◆ Exercise
Pick every line out of the entries below that holds the string "none", and report them.

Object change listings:
---

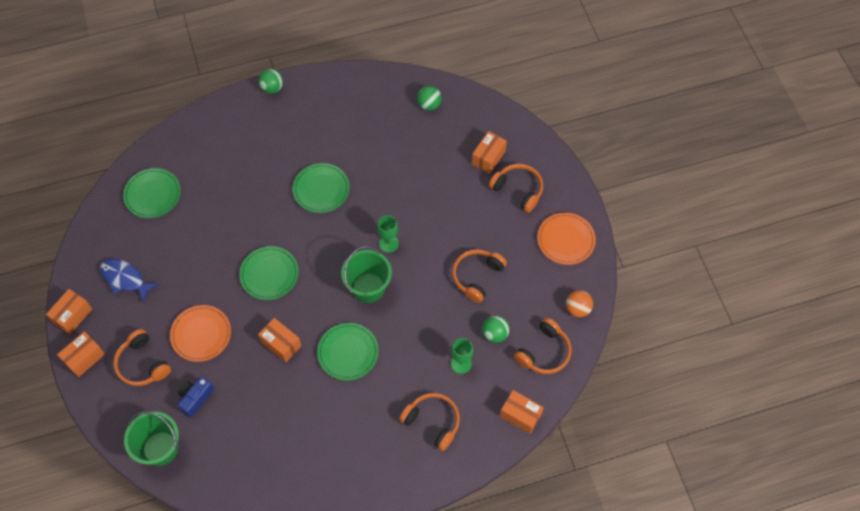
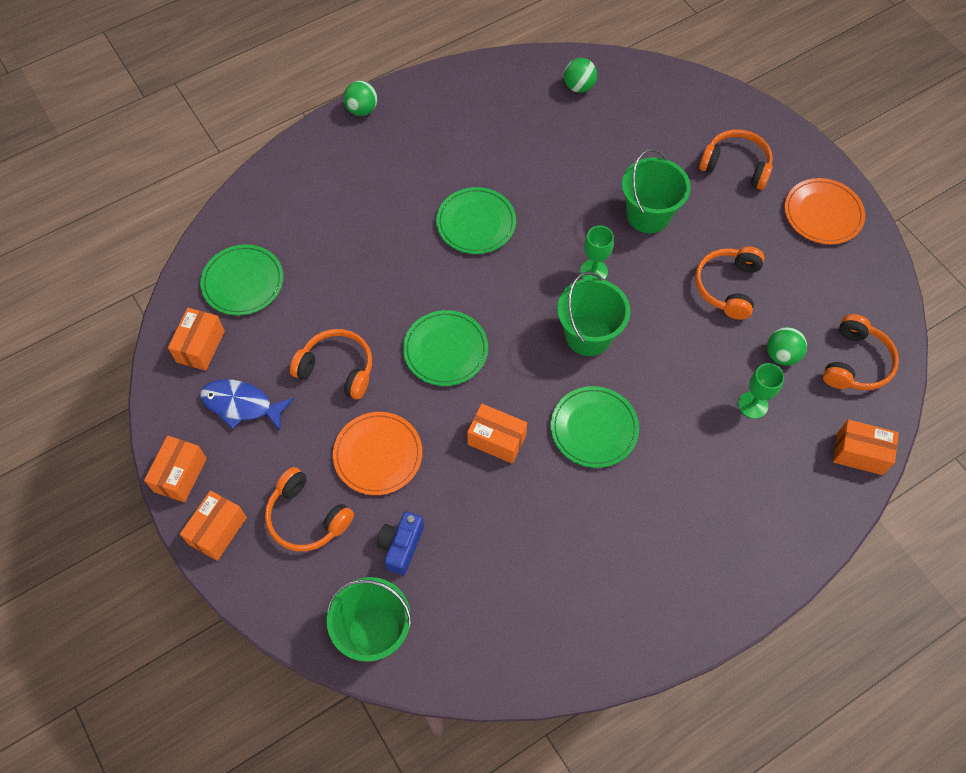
camera: 15 degrees left, 0 degrees up
(432, 422) = (746, 493): orange headphones -> orange headphones (337, 369)
(442, 212) = (648, 215): none -> green bucket
(488, 157) = (681, 134): orange box -> orange box (200, 346)
(577, 309) = (875, 296): orange ball -> none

---

◆ Written response
(442, 212) = (648, 215): none -> green bucket
(577, 309) = (875, 296): orange ball -> none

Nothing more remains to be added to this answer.